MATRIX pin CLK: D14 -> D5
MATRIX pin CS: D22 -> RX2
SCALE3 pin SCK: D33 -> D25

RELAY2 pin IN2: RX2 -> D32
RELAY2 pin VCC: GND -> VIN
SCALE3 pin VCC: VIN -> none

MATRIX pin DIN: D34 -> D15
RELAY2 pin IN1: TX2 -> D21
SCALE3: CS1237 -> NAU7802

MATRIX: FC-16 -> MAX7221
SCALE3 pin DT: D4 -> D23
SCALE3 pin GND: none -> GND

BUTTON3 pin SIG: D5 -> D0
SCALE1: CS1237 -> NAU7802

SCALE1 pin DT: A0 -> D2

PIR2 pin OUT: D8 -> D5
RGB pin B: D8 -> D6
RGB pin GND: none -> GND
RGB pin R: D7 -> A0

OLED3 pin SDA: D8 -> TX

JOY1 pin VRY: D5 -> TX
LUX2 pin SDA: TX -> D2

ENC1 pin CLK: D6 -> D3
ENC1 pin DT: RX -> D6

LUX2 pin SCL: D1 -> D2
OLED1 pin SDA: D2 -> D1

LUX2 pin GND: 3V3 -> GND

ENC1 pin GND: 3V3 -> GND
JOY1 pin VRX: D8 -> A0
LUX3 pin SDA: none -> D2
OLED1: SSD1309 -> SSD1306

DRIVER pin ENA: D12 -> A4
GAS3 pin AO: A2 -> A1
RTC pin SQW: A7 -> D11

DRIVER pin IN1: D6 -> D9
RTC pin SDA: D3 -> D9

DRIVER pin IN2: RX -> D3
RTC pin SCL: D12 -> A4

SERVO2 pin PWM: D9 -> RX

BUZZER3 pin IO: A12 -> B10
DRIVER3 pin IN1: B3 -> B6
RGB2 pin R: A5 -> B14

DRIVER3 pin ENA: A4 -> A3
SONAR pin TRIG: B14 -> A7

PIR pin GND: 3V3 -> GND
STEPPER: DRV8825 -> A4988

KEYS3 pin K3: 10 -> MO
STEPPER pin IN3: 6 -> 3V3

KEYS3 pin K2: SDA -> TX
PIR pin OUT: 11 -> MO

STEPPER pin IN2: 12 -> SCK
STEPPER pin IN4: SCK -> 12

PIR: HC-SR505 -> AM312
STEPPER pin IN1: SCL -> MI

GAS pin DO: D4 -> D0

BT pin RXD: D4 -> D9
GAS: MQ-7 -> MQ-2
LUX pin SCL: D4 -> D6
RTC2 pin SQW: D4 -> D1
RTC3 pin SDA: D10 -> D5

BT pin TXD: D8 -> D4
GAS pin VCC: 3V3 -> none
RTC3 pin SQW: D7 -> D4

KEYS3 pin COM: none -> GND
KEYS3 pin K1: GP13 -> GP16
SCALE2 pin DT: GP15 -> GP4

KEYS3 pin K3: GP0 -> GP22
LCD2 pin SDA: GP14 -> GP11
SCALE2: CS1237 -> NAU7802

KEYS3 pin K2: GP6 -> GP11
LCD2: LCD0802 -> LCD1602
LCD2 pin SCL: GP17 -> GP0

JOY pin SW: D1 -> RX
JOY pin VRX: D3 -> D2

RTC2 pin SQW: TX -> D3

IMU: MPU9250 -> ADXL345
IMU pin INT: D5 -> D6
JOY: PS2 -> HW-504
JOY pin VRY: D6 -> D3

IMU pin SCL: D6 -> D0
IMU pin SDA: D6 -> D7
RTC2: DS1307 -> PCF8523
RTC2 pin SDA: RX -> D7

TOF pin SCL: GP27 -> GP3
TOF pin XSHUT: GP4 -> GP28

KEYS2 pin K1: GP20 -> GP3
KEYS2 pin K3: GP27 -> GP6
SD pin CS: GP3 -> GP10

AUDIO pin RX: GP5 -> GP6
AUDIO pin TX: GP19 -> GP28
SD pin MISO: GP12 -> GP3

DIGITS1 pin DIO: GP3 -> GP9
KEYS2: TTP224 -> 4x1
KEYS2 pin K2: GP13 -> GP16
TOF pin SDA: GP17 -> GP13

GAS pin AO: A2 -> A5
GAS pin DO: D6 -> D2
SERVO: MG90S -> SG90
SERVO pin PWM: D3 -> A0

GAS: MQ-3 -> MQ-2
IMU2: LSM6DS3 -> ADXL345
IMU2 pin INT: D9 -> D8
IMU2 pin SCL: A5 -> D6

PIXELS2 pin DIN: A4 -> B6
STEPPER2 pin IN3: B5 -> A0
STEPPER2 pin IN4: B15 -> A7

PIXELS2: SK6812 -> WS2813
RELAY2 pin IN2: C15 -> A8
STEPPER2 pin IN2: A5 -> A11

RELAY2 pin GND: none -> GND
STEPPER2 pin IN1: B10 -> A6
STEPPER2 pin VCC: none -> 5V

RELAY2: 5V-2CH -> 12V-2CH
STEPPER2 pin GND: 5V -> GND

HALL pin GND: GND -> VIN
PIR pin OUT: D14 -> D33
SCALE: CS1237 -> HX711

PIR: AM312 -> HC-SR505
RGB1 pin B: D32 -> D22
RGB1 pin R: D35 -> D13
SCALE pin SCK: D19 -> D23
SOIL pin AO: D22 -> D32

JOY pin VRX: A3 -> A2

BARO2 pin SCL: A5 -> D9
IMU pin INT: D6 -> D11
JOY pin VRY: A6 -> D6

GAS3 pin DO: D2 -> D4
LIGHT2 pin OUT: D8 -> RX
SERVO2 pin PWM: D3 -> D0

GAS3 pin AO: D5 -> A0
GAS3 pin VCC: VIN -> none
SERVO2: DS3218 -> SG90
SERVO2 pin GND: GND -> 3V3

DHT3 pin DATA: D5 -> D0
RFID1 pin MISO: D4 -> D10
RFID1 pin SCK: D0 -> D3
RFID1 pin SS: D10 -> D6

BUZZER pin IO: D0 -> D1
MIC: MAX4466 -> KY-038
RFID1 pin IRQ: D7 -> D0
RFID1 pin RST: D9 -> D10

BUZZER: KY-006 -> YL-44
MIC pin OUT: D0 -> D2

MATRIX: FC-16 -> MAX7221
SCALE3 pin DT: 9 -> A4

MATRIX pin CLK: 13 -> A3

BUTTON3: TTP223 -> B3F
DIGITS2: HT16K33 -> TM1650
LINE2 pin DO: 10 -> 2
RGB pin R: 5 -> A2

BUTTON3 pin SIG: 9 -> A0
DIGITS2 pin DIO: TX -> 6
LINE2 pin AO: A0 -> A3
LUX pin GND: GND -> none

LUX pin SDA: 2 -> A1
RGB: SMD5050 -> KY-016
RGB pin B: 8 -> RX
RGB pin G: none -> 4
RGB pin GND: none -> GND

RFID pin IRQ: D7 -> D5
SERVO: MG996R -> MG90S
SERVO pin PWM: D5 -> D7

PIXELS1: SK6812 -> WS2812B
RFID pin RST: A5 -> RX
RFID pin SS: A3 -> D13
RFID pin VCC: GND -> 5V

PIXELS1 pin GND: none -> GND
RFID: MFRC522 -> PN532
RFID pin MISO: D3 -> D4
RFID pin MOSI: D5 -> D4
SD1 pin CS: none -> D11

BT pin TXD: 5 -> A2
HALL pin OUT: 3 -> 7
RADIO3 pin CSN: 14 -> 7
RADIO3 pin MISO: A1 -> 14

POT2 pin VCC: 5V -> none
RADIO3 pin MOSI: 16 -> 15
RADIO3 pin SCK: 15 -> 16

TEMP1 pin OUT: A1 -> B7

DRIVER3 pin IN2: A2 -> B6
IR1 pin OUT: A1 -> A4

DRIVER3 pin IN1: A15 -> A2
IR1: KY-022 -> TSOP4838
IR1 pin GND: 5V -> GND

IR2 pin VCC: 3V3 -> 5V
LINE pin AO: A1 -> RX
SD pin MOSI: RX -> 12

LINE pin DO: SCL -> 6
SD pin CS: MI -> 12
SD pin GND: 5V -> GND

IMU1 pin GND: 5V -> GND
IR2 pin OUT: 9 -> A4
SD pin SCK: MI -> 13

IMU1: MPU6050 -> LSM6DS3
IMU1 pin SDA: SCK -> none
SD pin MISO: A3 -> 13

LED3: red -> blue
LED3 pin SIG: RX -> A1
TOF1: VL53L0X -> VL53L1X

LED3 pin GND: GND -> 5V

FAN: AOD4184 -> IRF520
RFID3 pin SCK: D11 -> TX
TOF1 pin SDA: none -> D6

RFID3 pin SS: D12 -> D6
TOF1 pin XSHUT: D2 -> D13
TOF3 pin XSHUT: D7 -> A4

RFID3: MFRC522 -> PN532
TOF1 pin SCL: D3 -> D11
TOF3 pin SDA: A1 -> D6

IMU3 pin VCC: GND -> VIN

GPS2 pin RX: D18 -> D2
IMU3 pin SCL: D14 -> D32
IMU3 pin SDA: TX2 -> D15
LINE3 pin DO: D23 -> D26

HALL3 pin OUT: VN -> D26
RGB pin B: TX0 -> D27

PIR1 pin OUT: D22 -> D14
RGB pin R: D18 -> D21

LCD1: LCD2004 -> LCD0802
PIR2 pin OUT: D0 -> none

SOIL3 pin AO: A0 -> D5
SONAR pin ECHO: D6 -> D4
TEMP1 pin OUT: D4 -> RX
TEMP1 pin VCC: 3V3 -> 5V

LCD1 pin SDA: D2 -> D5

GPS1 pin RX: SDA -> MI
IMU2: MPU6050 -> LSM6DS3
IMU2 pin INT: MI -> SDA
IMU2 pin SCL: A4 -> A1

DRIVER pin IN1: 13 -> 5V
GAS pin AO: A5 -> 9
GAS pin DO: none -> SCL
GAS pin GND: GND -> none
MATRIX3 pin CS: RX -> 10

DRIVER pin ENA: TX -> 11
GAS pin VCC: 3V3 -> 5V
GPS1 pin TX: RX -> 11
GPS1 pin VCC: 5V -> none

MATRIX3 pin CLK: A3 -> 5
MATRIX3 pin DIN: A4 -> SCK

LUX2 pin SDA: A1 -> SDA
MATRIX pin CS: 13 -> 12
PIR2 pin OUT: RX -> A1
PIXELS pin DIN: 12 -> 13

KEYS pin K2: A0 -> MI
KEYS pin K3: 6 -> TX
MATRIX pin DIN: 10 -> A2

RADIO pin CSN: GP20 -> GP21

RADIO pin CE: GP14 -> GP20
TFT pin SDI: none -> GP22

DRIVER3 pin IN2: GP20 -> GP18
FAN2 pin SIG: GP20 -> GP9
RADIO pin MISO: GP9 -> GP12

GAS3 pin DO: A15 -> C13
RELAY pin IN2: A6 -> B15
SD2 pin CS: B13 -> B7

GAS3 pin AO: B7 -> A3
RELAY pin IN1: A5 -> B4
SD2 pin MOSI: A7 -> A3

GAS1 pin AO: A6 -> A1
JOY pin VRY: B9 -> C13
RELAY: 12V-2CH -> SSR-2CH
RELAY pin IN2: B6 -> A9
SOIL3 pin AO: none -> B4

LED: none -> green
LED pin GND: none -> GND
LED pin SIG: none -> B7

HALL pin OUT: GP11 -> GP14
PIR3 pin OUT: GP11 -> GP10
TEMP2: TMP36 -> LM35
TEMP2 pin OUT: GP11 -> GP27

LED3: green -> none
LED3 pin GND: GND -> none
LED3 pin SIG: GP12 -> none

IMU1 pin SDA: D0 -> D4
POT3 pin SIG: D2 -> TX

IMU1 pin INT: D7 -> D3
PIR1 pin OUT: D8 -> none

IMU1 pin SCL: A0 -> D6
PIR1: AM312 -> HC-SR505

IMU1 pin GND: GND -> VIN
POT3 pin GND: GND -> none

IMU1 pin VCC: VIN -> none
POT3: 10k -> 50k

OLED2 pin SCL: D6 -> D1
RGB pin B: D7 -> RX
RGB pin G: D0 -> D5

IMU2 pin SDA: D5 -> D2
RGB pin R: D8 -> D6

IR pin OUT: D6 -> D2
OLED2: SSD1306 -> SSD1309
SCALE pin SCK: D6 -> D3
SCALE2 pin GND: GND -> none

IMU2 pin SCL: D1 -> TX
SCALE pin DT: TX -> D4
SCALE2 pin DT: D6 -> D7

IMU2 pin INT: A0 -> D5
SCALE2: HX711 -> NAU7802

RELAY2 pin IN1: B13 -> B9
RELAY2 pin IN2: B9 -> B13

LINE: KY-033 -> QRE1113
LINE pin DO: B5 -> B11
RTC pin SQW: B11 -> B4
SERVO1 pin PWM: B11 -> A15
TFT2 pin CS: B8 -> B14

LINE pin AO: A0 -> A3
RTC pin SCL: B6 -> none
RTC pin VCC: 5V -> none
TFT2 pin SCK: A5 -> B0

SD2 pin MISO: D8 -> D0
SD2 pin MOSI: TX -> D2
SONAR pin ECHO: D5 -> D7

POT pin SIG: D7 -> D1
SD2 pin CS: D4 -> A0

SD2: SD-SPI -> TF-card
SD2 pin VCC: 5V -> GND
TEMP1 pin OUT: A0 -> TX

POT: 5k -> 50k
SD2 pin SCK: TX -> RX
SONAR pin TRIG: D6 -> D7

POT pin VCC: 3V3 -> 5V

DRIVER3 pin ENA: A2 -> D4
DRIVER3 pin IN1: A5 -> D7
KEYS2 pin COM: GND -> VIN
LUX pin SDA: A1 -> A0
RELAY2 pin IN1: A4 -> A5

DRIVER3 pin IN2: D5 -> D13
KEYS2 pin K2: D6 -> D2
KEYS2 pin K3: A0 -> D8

□ □ □ □ □

AIM OF THE EXERCISE:
Would you copy, unchanged, the stretch of the records above that begins at the line containing "STEPPER2 pin IN3: B5 -> A0" and ends at the line containing "PIXELS1 pin GND: none -> GND", and only that?

SOLUTION FOR THIS TASK:
STEPPER2 pin IN3: B5 -> A0
STEPPER2 pin IN4: B15 -> A7

PIXELS2: SK6812 -> WS2813
RELAY2 pin IN2: C15 -> A8
STEPPER2 pin IN2: A5 -> A11

RELAY2 pin GND: none -> GND
STEPPER2 pin IN1: B10 -> A6
STEPPER2 pin VCC: none -> 5V

RELAY2: 5V-2CH -> 12V-2CH
STEPPER2 pin GND: 5V -> GND

HALL pin GND: GND -> VIN
PIR pin OUT: D14 -> D33
SCALE: CS1237 -> HX711

PIR: AM312 -> HC-SR505
RGB1 pin B: D32 -> D22
RGB1 pin R: D35 -> D13
SCALE pin SCK: D19 -> D23
SOIL pin AO: D22 -> D32

JOY pin VRX: A3 -> A2

BARO2 pin SCL: A5 -> D9
IMU pin INT: D6 -> D11
JOY pin VRY: A6 -> D6

GAS3 pin DO: D2 -> D4
LIGHT2 pin OUT: D8 -> RX
SERVO2 pin PWM: D3 -> D0

GAS3 pin AO: D5 -> A0
GAS3 pin VCC: VIN -> none
SERVO2: DS3218 -> SG90
SERVO2 pin GND: GND -> 3V3

DHT3 pin DATA: D5 -> D0
RFID1 pin MISO: D4 -> D10
RFID1 pin SCK: D0 -> D3
RFID1 pin SS: D10 -> D6

BUZZER pin IO: D0 -> D1
MIC: MAX4466 -> KY-038
RFID1 pin IRQ: D7 -> D0
RFID1 pin RST: D9 -> D10

BUZZER: KY-006 -> YL-44
MIC pin OUT: D0 -> D2

MATRIX: FC-16 -> MAX7221
SCALE3 pin DT: 9 -> A4

MATRIX pin CLK: 13 -> A3

BUTTON3: TTP223 -> B3F
DIGITS2: HT16K33 -> TM1650
LINE2 pin DO: 10 -> 2
RGB pin R: 5 -> A2

BUTTON3 pin SIG: 9 -> A0
DIGITS2 pin DIO: TX -> 6
LINE2 pin AO: A0 -> A3
LUX pin GND: GND -> none

LUX pin SDA: 2 -> A1
RGB: SMD5050 -> KY-016
RGB pin B: 8 -> RX
RGB pin G: none -> 4
RGB pin GND: none -> GND

RFID pin IRQ: D7 -> D5
SERVO: MG996R -> MG90S
SERVO pin PWM: D5 -> D7

PIXELS1: SK6812 -> WS2812B
RFID pin RST: A5 -> RX
RFID pin SS: A3 -> D13
RFID pin VCC: GND -> 5V

PIXELS1 pin GND: none -> GND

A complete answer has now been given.